[Start of section]
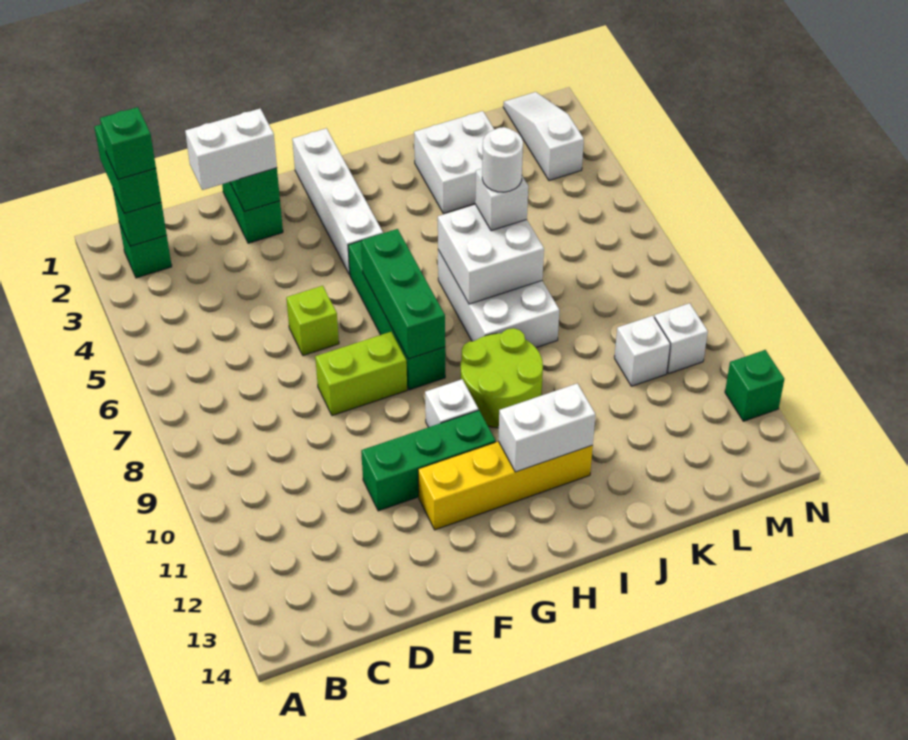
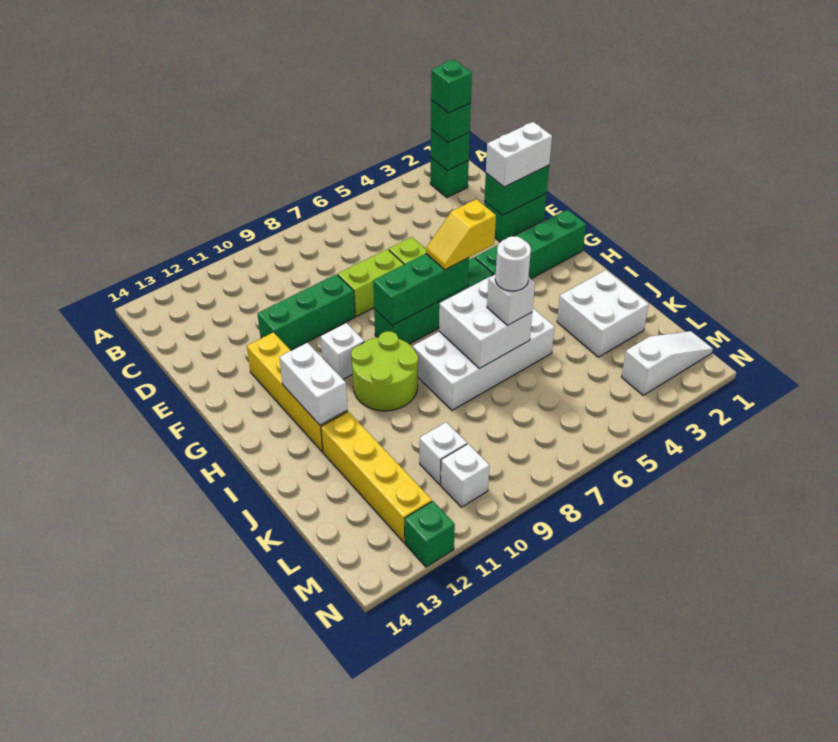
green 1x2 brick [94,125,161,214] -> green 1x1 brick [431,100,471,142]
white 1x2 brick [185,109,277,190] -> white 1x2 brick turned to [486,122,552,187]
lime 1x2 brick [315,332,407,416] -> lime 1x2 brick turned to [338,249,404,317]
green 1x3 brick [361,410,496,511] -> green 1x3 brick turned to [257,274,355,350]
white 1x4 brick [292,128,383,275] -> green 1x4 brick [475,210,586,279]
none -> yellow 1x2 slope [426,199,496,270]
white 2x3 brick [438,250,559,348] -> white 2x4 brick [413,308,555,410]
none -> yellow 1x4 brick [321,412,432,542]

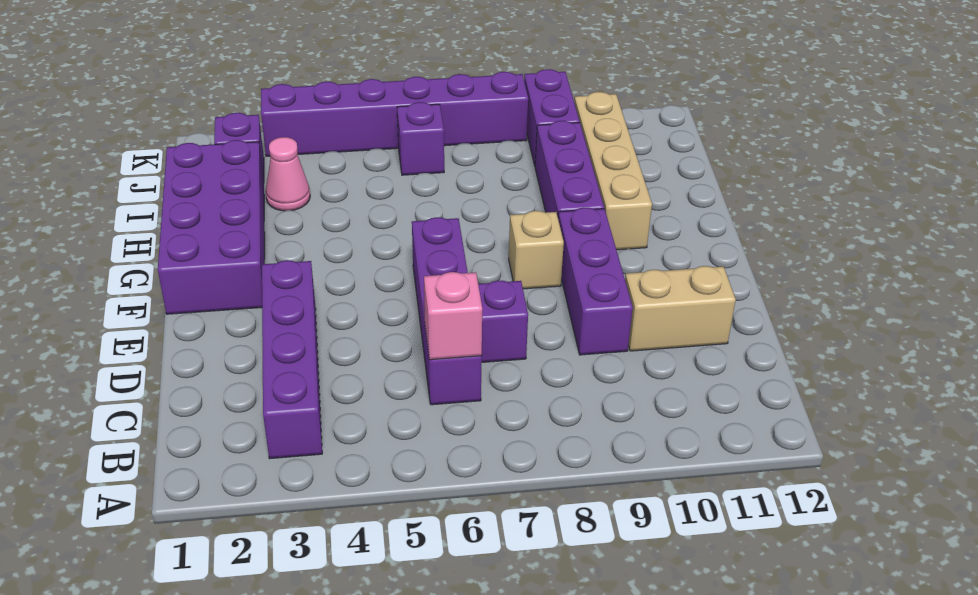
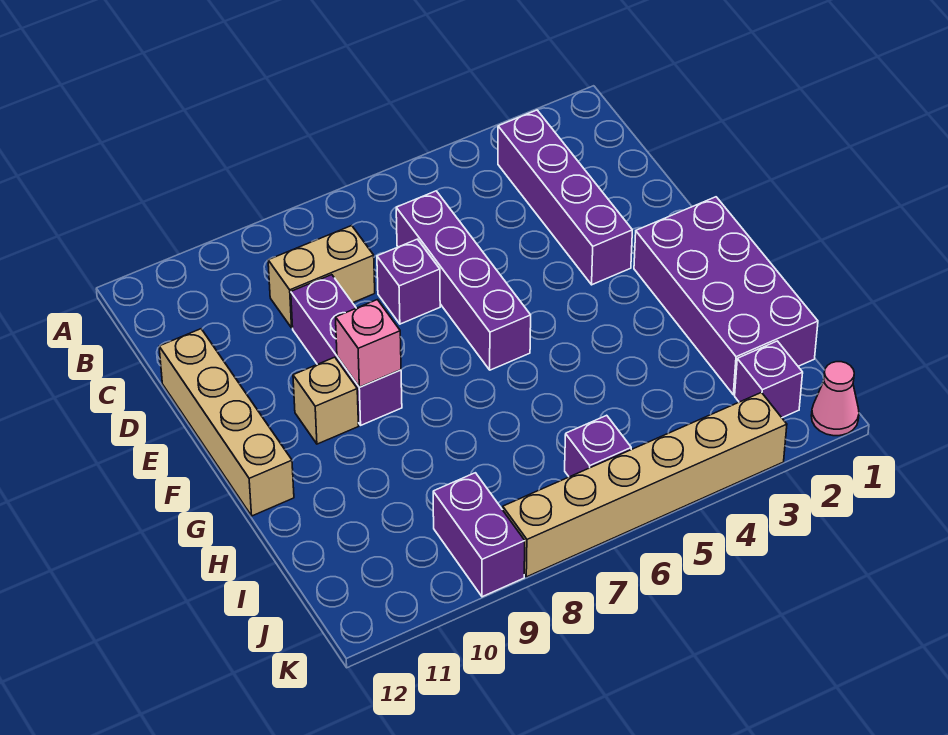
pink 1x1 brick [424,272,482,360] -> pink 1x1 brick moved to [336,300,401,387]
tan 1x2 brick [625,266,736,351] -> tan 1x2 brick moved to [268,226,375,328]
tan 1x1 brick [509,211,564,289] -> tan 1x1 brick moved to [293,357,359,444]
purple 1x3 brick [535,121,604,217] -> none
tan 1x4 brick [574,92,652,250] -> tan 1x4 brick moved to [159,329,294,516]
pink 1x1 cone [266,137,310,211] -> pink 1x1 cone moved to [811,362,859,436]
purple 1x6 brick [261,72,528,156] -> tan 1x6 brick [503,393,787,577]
[End of section]
[Start of section]
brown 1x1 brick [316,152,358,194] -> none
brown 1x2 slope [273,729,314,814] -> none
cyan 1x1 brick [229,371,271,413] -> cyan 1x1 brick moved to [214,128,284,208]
[End of section]
Only a number is wanted here. How many lines in the material contain "moved"?

6